* [PROBLEM DETAILS] Only the lines with the string "none" are needed; return each of them from the entries below.

Difference listings
***
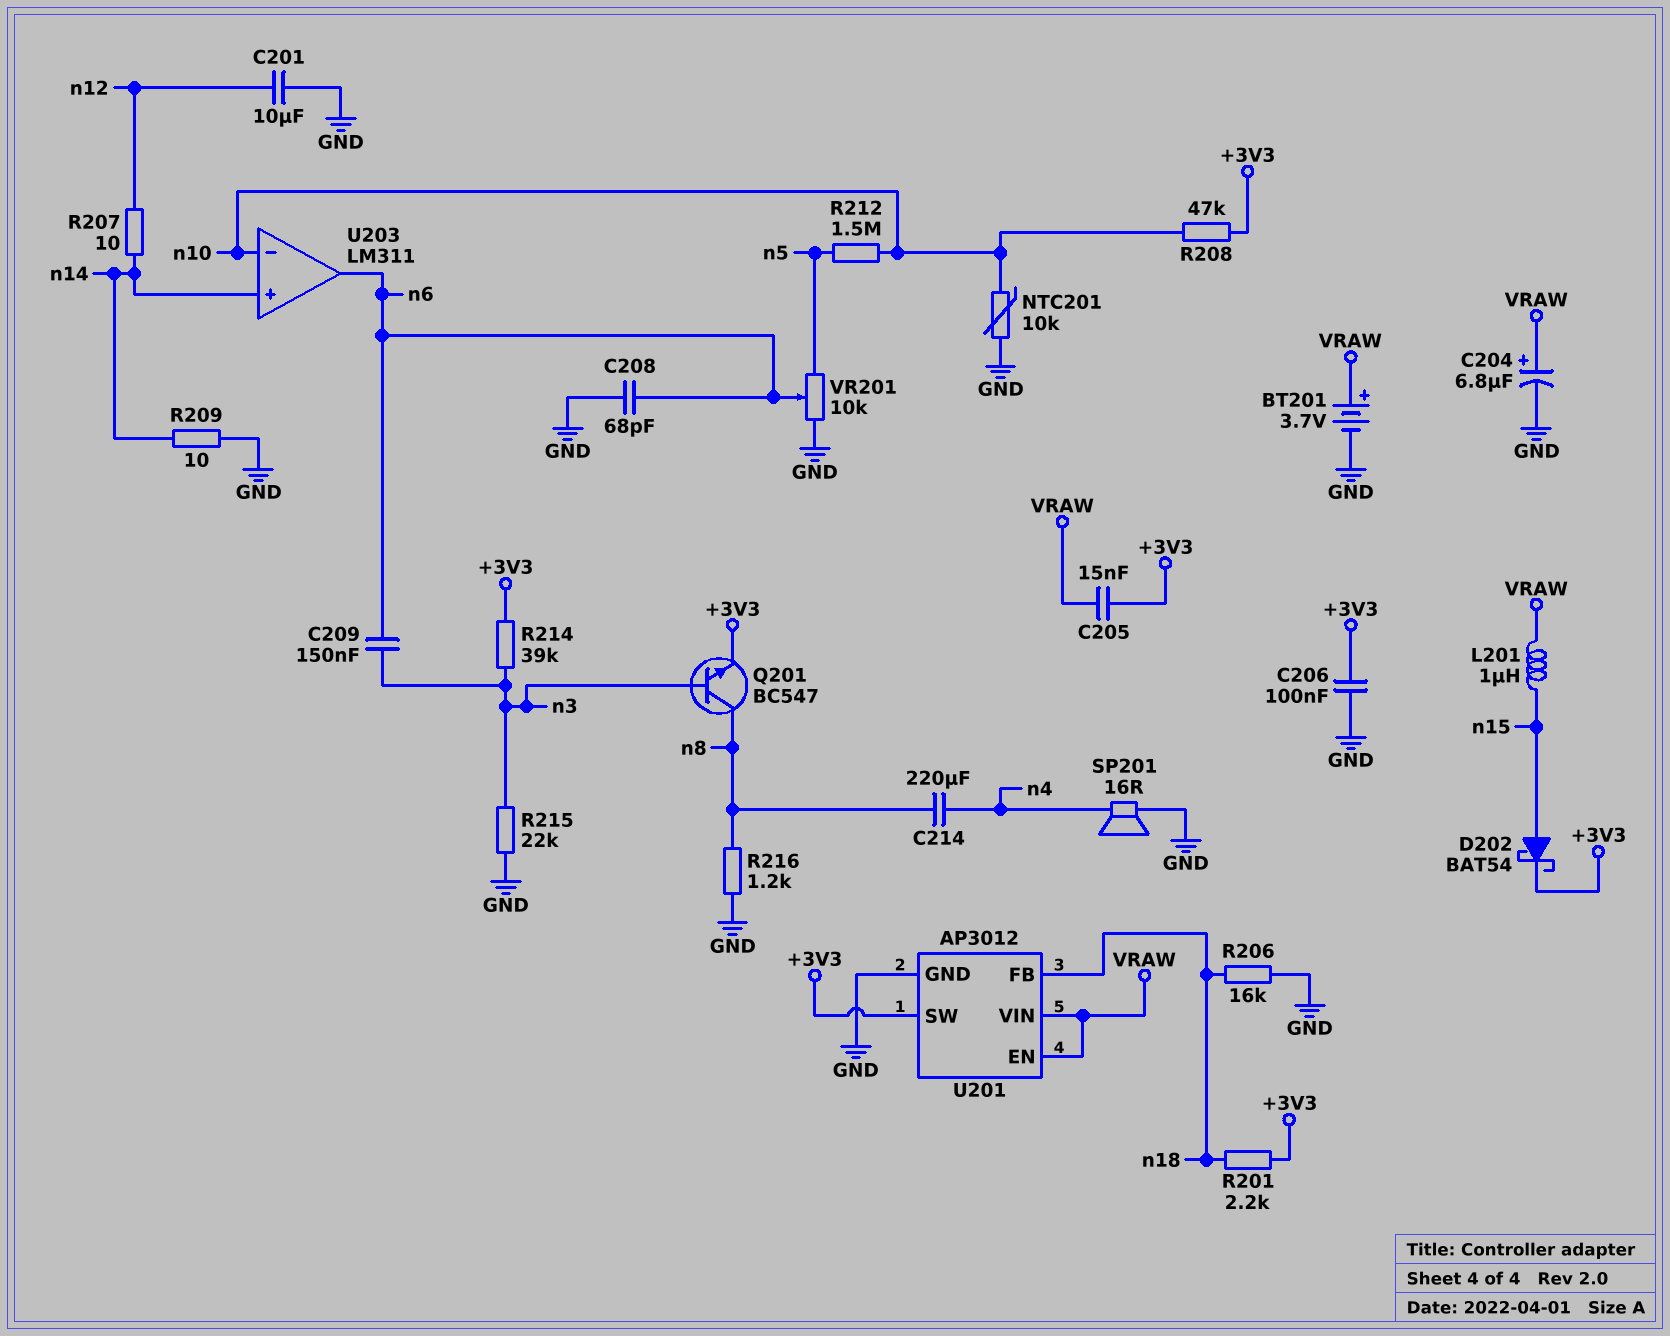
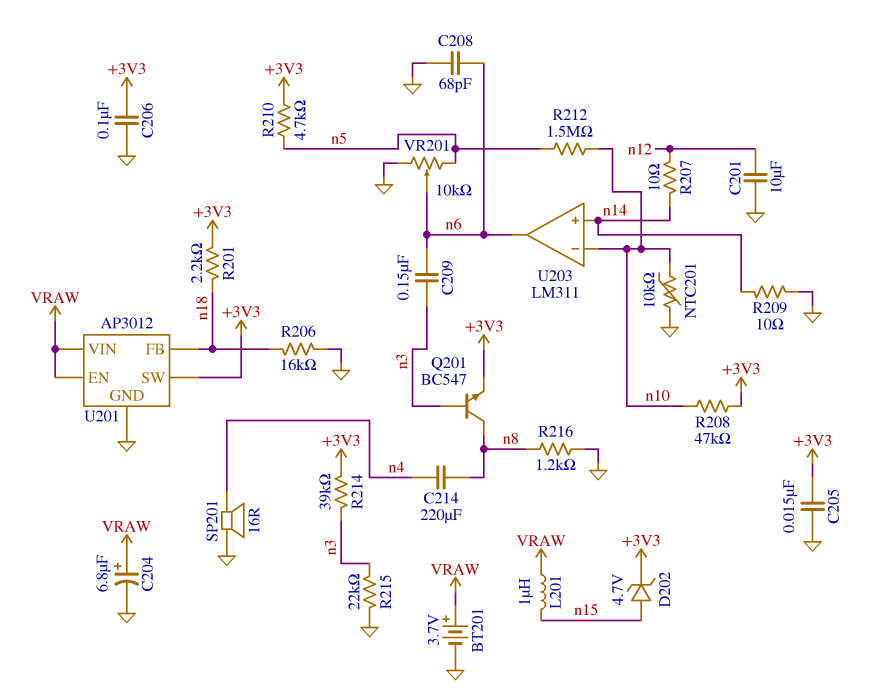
C205: 15nF (+3V3, VRAW) -> 15nF (+3V3, GND)
D202: schottky BAT54 (A n15, K +3V3) -> zener 4.7V (A n15, K +3V3)
R210: none -> 4.7k (+3V3, n5)

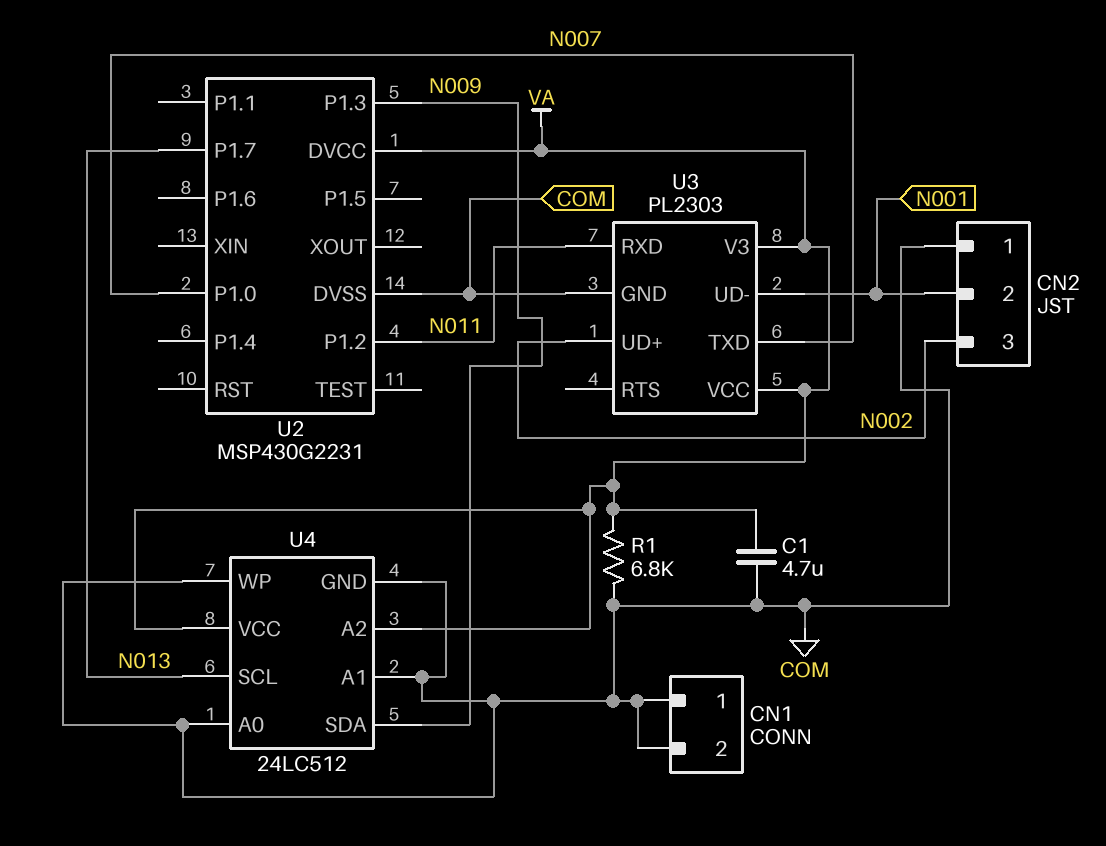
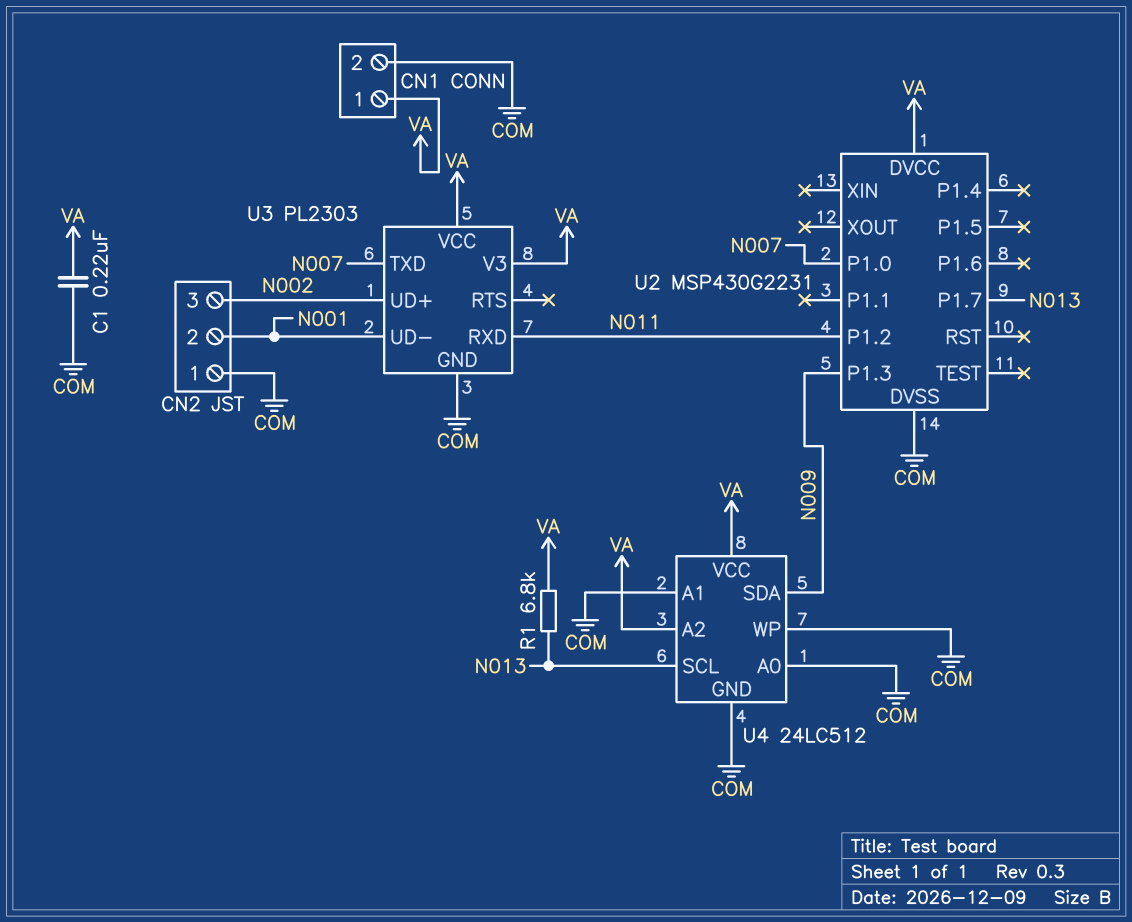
C1: 4.7uF (COM, VA) -> 220nF (COM, VA)
CN1 pin 1: COM -> VA
R1: 6.8k (COM, VA) -> 6.8k (N013, VA)

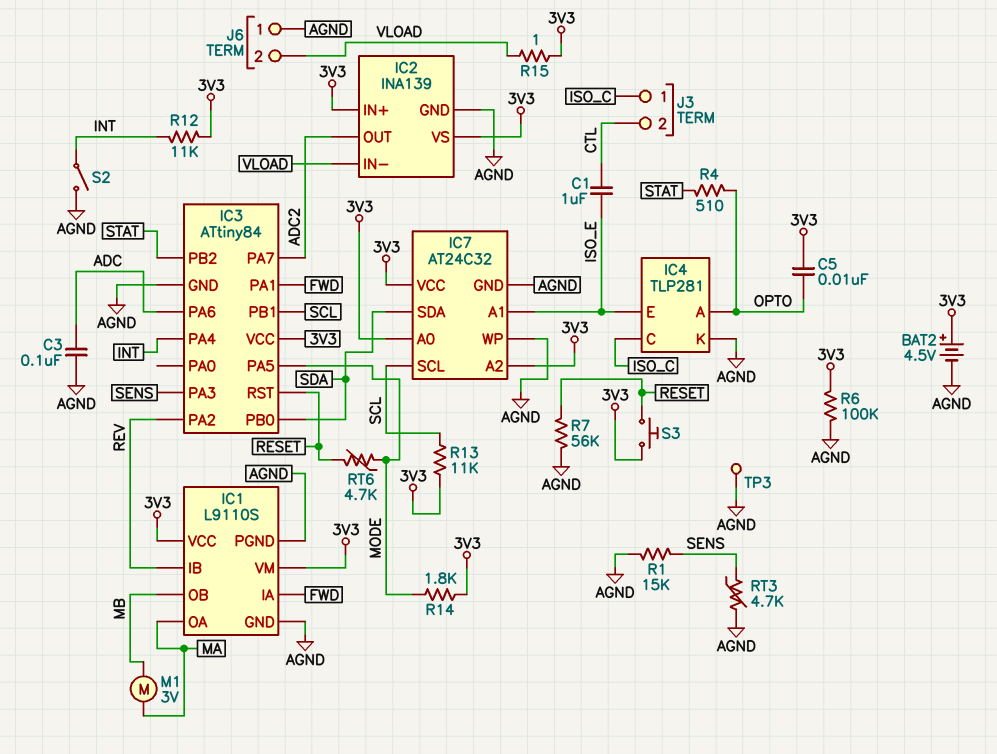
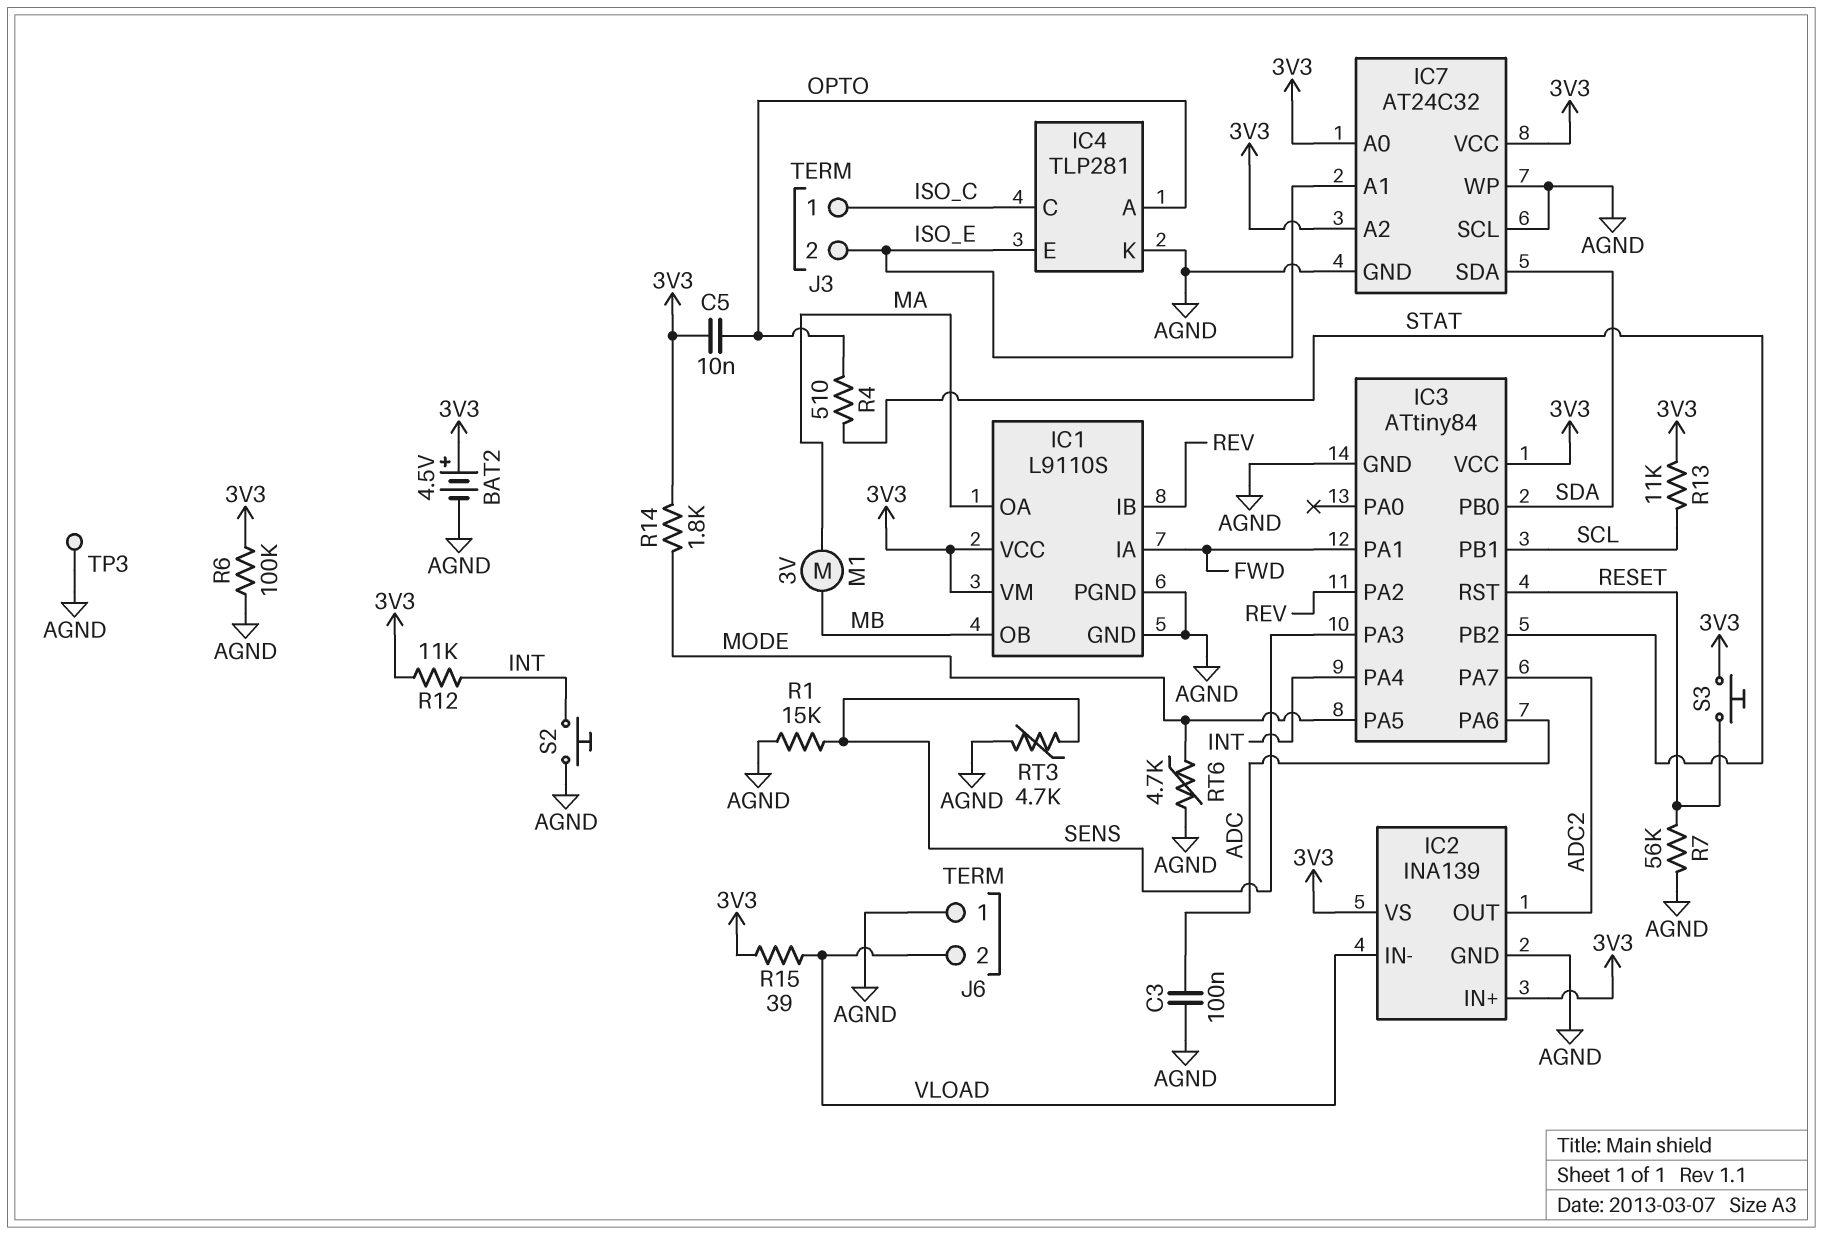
C1: 1uF (CTL, ISO_E) -> none
IC7 pin SCL: SCL -> AGND
J3 pin 2: CTL -> ISO_E
R15: 1 (3V3, VLOAD) -> 39 (3V3, VLOAD)
RT6: 4.7k (MODE, RESET) -> 4.7k (AGND, MODE)
S2: switch (AGND, INT) -> button (AGND, INT)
***
* [YOUR SOLUTION]
R210: none -> 4.7k (+3V3, n5)
C1: 1uF (CTL, ISO_E) -> none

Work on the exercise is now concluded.